To do: Leaving the pictures aside, transcribe the data below exactly.

Input data:
──────
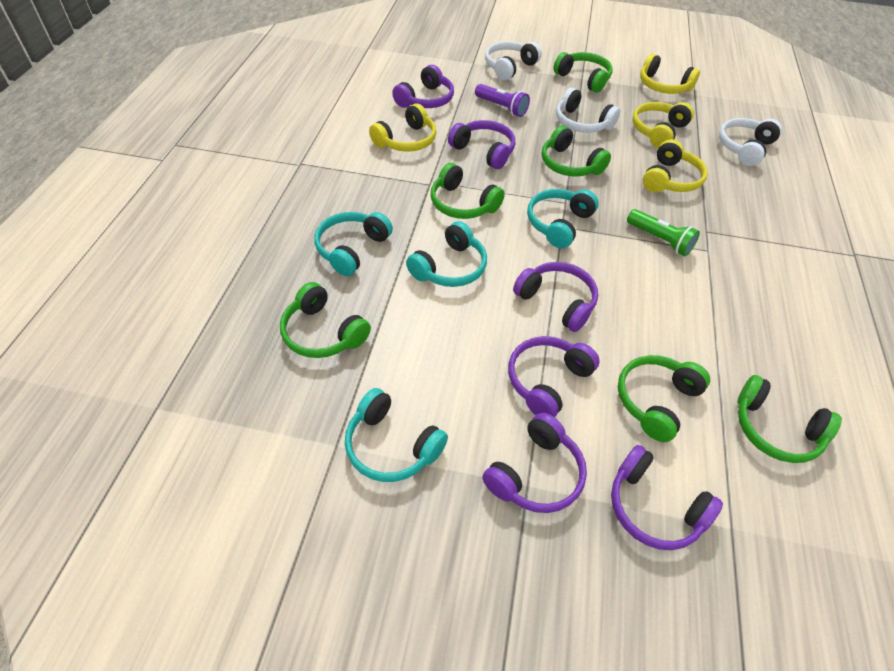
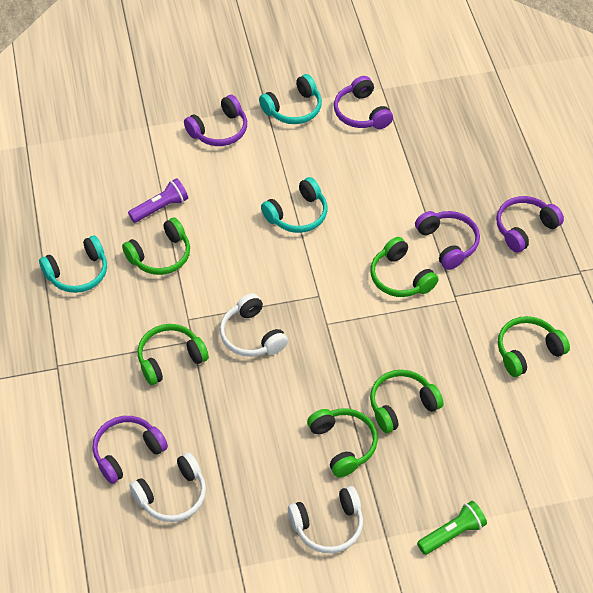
purple headphones: 6 -> 5
turquoise headphones: 4 -> 3
yellow headphones: 4 -> 0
──────
Solution to this problem:
purple headphones: 6 -> 5
turquoise headphones: 4 -> 3
yellow headphones: 4 -> 0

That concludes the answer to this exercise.